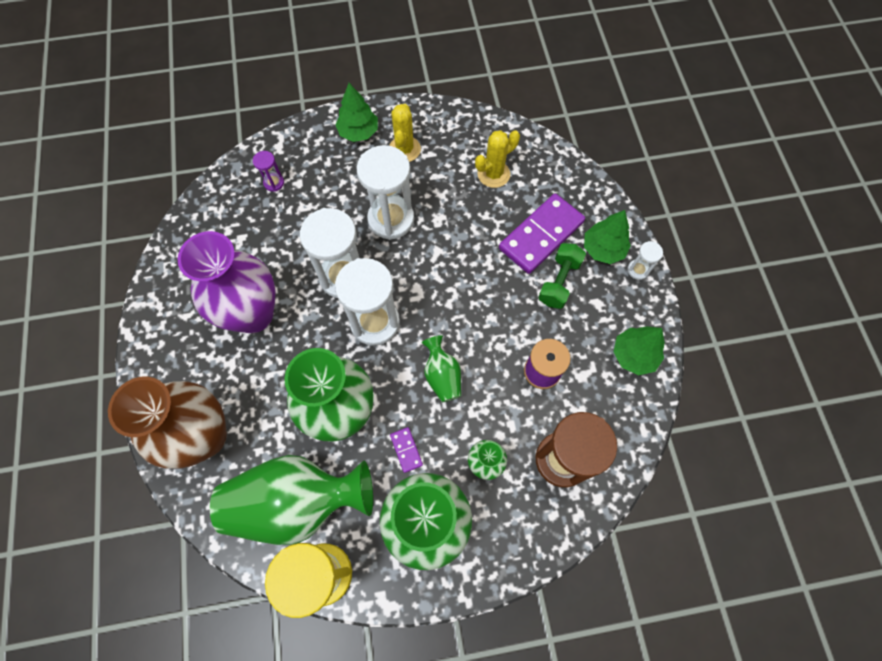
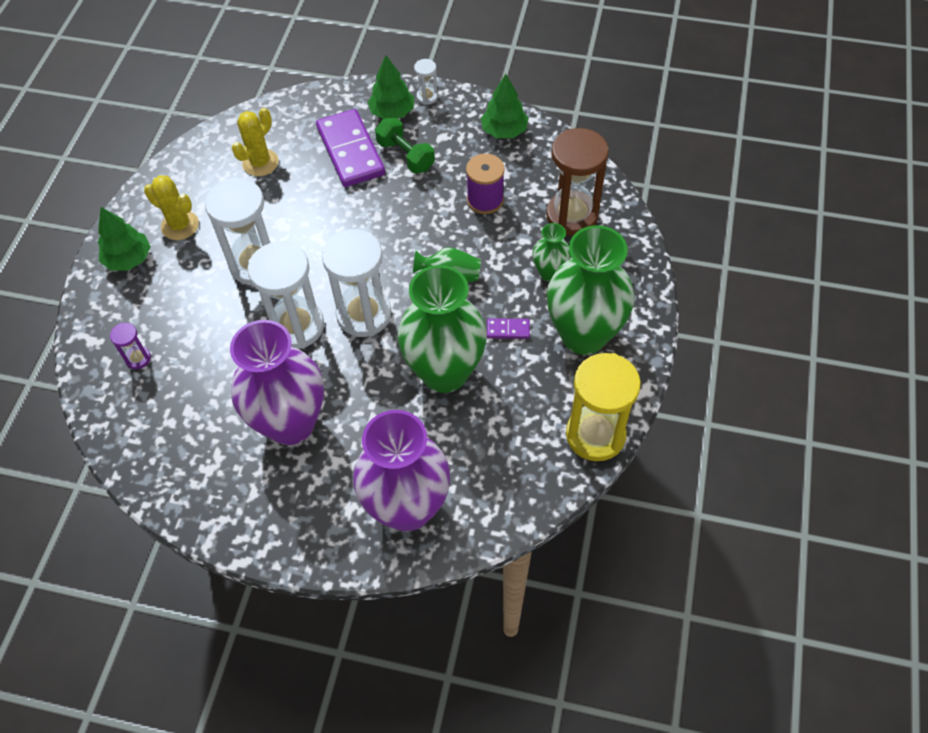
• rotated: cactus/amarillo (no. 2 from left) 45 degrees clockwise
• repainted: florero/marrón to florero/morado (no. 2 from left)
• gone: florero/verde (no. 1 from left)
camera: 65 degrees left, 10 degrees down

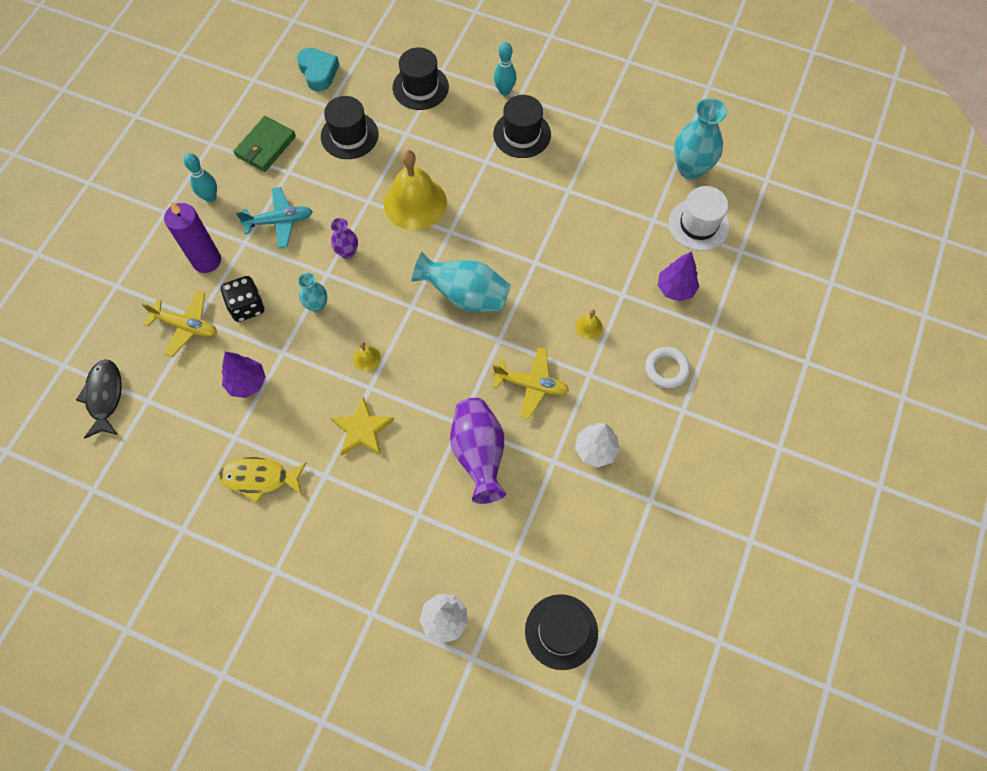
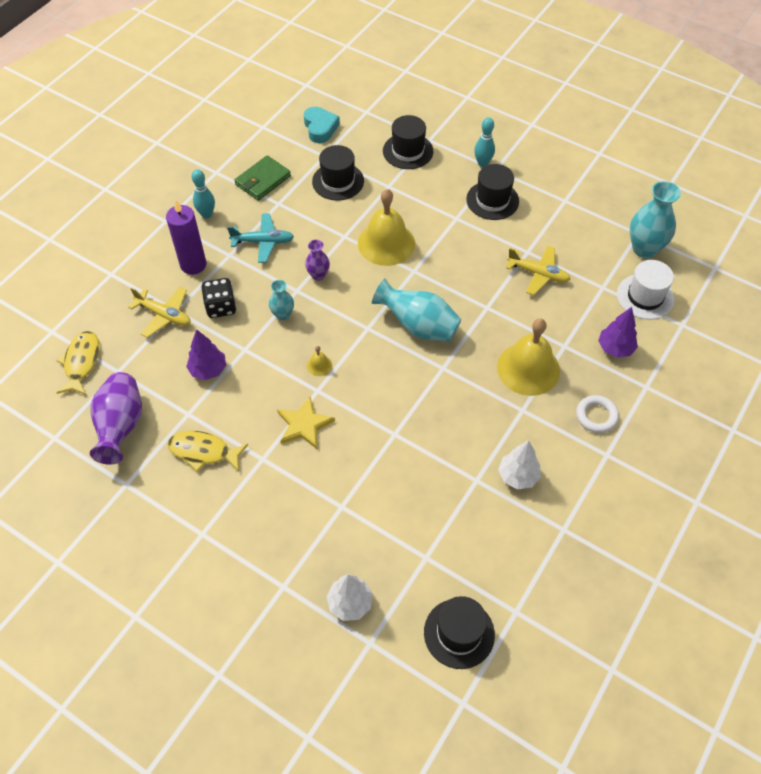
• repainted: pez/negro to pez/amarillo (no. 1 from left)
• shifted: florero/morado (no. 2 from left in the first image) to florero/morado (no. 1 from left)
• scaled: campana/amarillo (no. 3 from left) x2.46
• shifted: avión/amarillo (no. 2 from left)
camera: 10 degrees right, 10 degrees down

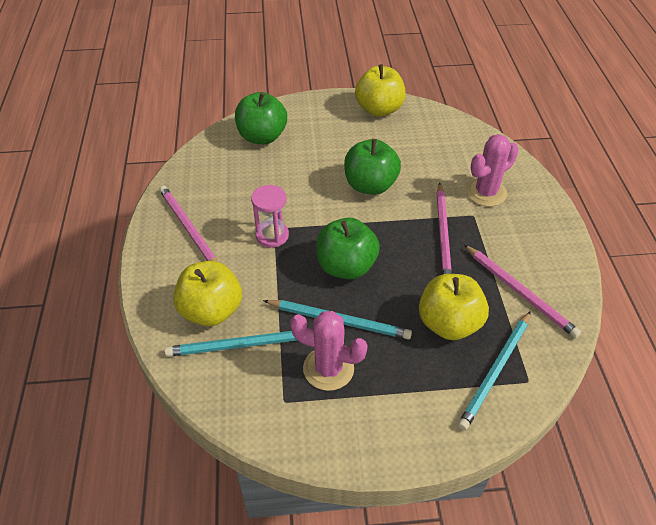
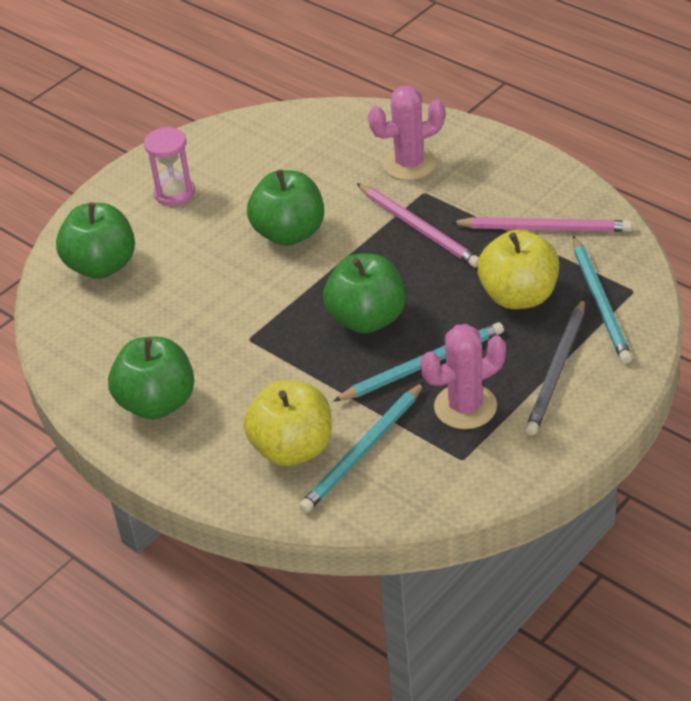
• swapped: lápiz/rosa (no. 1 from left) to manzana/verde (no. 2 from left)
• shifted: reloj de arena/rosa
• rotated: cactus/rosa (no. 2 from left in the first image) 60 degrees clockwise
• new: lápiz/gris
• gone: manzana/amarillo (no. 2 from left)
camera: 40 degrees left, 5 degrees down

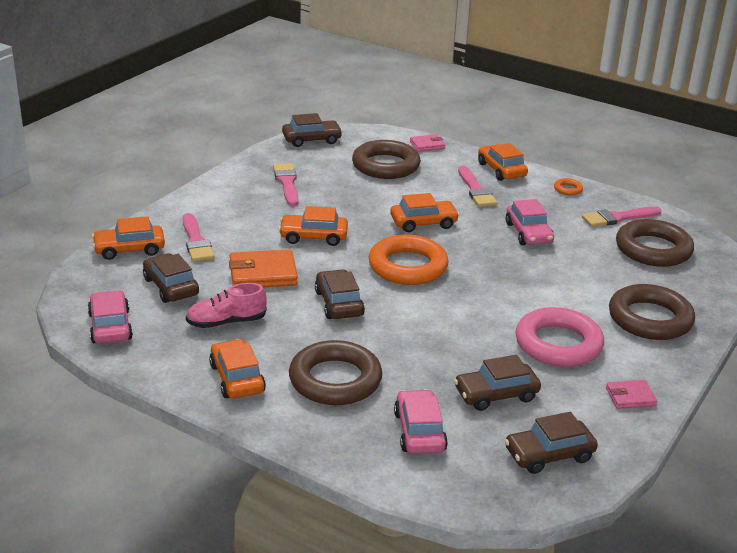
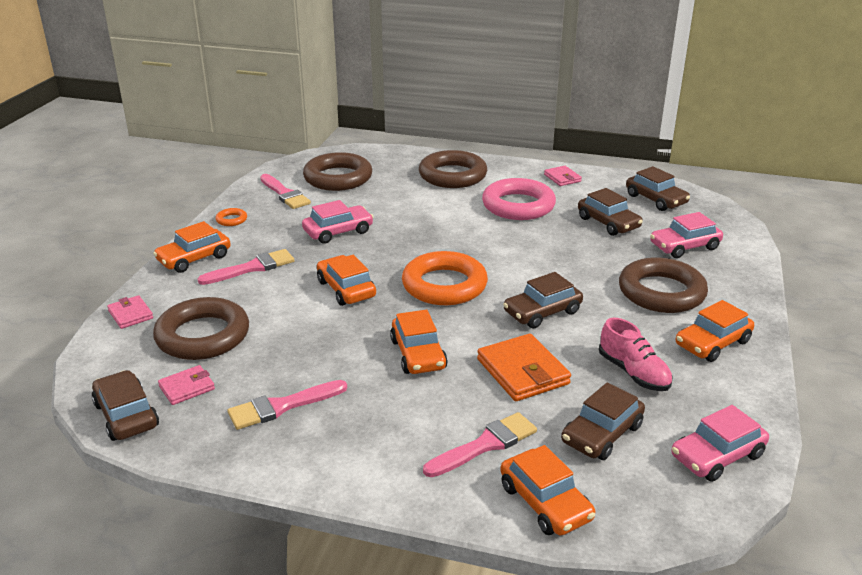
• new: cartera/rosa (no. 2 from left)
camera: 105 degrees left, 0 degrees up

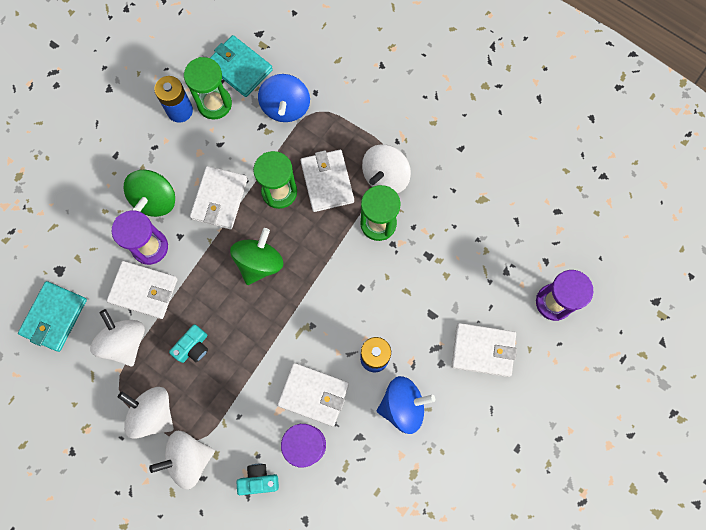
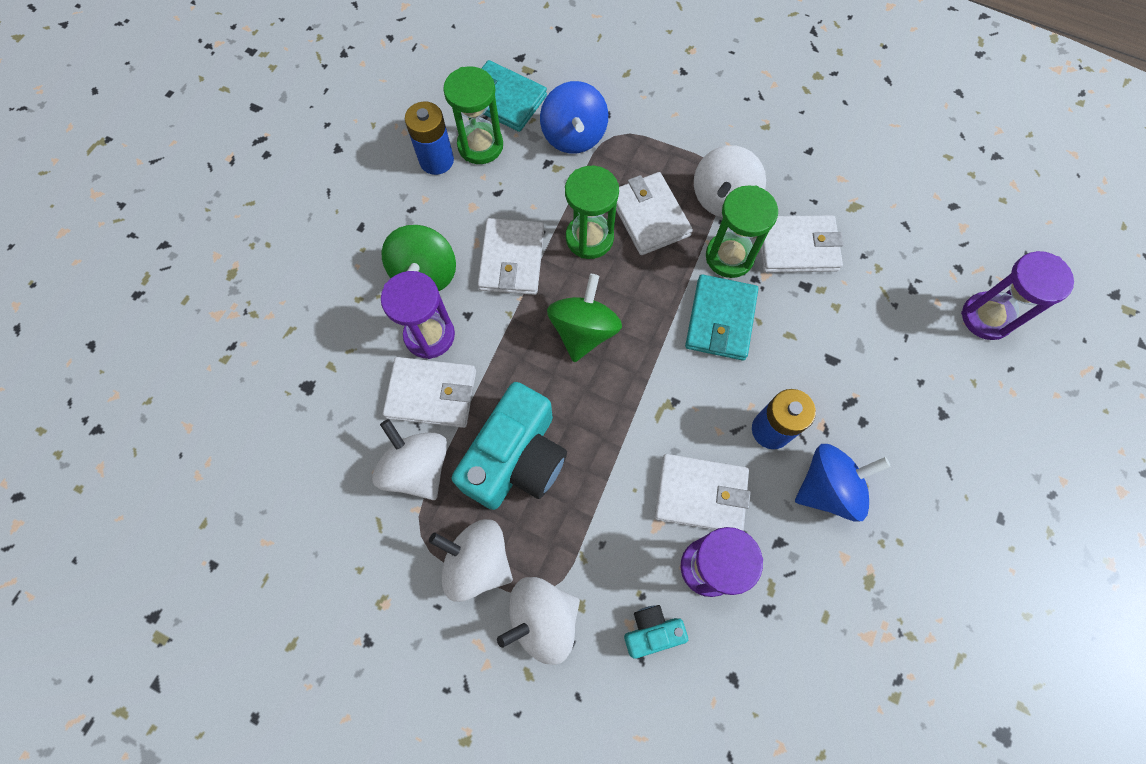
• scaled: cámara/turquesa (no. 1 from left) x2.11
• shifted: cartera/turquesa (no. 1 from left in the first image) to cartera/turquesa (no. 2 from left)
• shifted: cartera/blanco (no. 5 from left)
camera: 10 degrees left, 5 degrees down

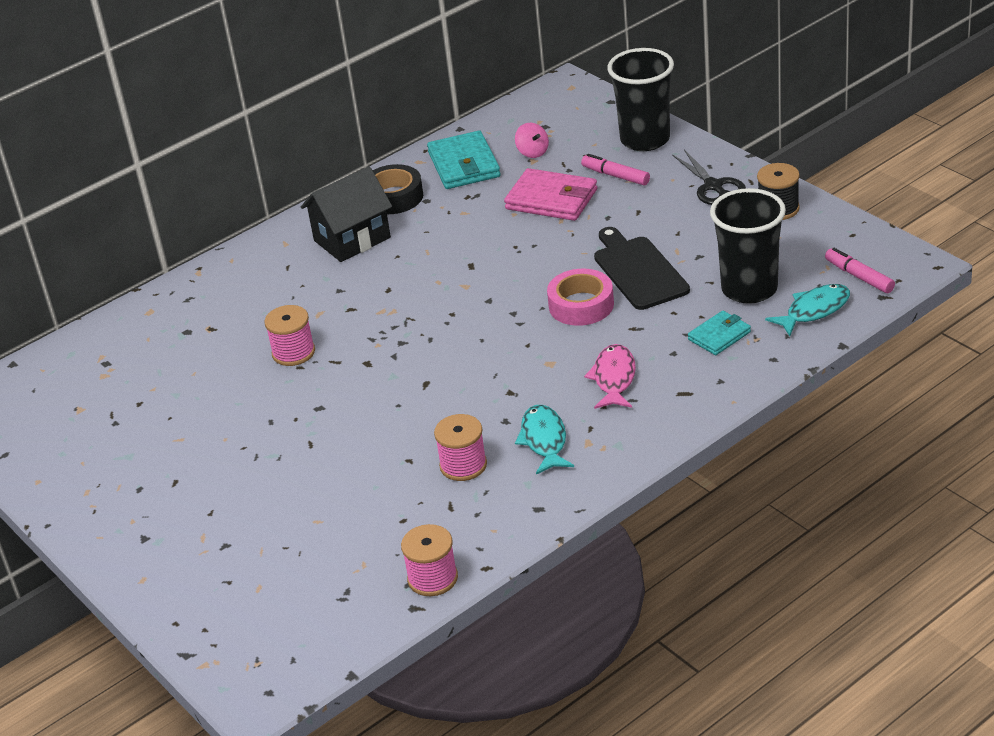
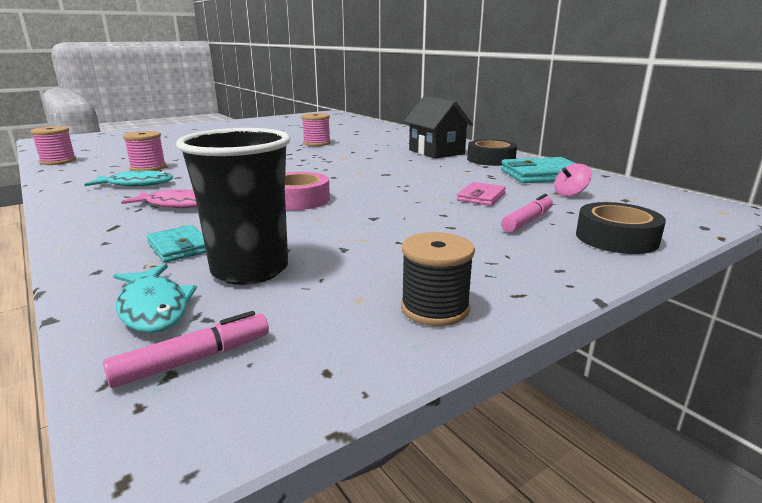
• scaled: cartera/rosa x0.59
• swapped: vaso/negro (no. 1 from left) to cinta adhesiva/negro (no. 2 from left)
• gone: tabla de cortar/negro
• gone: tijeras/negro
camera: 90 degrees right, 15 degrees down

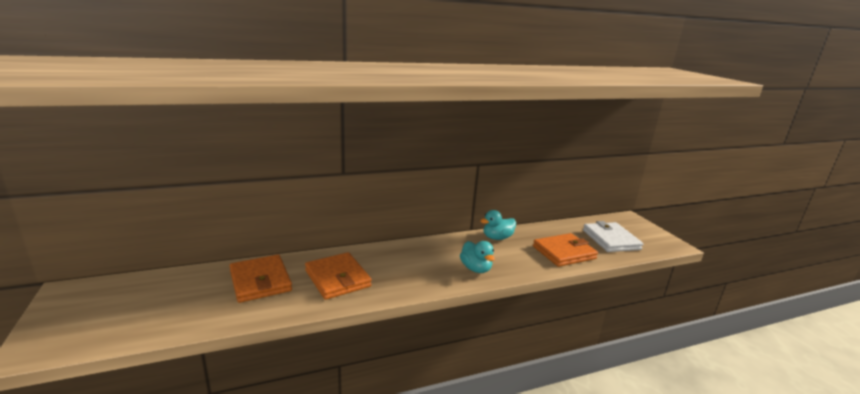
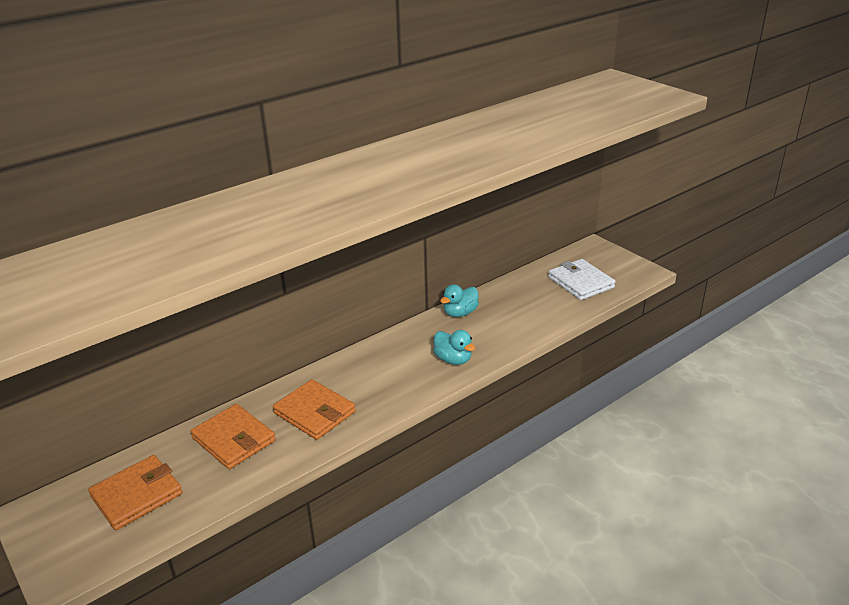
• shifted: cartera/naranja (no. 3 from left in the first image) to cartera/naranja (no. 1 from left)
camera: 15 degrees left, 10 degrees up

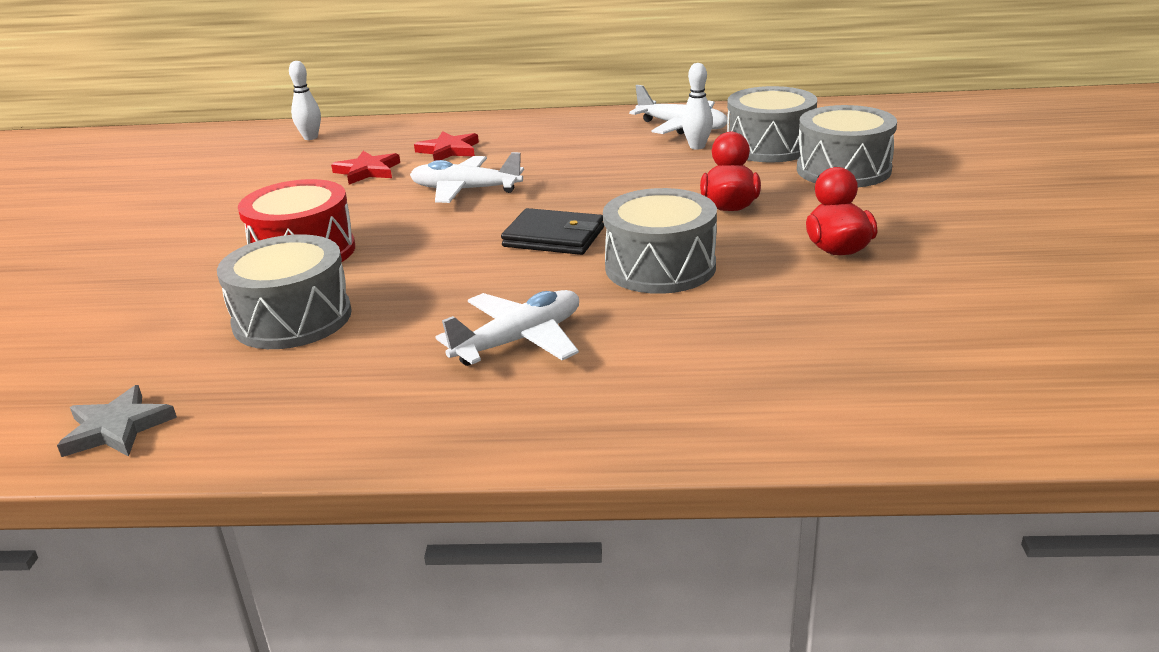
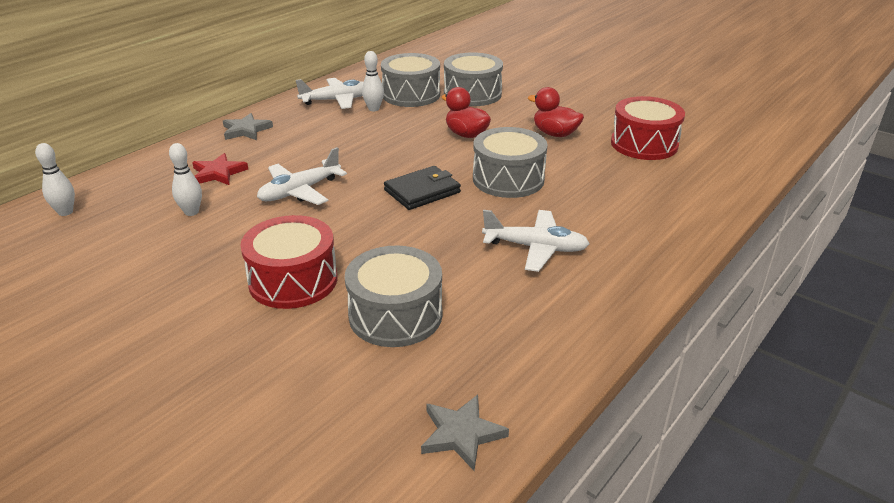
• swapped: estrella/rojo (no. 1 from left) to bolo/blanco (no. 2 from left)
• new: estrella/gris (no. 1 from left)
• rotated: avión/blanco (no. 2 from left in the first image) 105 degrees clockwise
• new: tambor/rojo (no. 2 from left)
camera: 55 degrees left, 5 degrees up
····················
• _WORK INSTRUCTIONS_
Your answer must be the records above, copied exactly, with no pictures.

• _SOLUTION FOR THIS TASK_
• rotated: cactus/amarillo (no. 2 from left) 45 degrees clockwise
• repainted: florero/marrón to florero/morado (no. 2 from left)
• gone: florero/verde (no. 1 from left)
camera: 65 degrees left, 10 degrees down

• repainted: pez/negro to pez/amarillo (no. 1 from left)
• shifted: florero/morado (no. 2 from left in the first image) to florero/morado (no. 1 from left)
• scaled: campana/amarillo (no. 3 from left) x2.46
• shifted: avión/amarillo (no. 2 from left)
camera: 10 degrees right, 10 degrees down

• swapped: lápiz/rosa (no. 1 from left) to manzana/verde (no. 2 from left)
• shifted: reloj de arena/rosa
• rotated: cactus/rosa (no. 2 from left in the first image) 60 degrees clockwise
• new: lápiz/gris
• gone: manzana/amarillo (no. 2 from left)
camera: 40 degrees left, 5 degrees down

• new: cartera/rosa (no. 2 from left)
camera: 105 degrees left, 0 degrees up

• scaled: cámara/turquesa (no. 1 from left) x2.11
• shifted: cartera/turquesa (no. 1 from left in the first image) to cartera/turquesa (no. 2 from left)
• shifted: cartera/blanco (no. 5 from left)
camera: 10 degrees left, 5 degrees down

• scaled: cartera/rosa x0.59
• swapped: vaso/negro (no. 1 from left) to cinta adhesiva/negro (no. 2 from left)
• gone: tabla de cortar/negro
• gone: tijeras/negro
camera: 90 degrees right, 15 degrees down

• shifted: cartera/naranja (no. 3 from left in the first image) to cartera/naranja (no. 1 from left)
camera: 15 degrees left, 10 degrees up

• swapped: estrella/rojo (no. 1 from left) to bolo/blanco (no. 2 from left)
• new: estrella/gris (no. 1 from left)
• rotated: avión/blanco (no. 2 from left in the first image) 105 degrees clockwise
• new: tambor/rojo (no. 2 from left)
camera: 55 degrees left, 5 degrees up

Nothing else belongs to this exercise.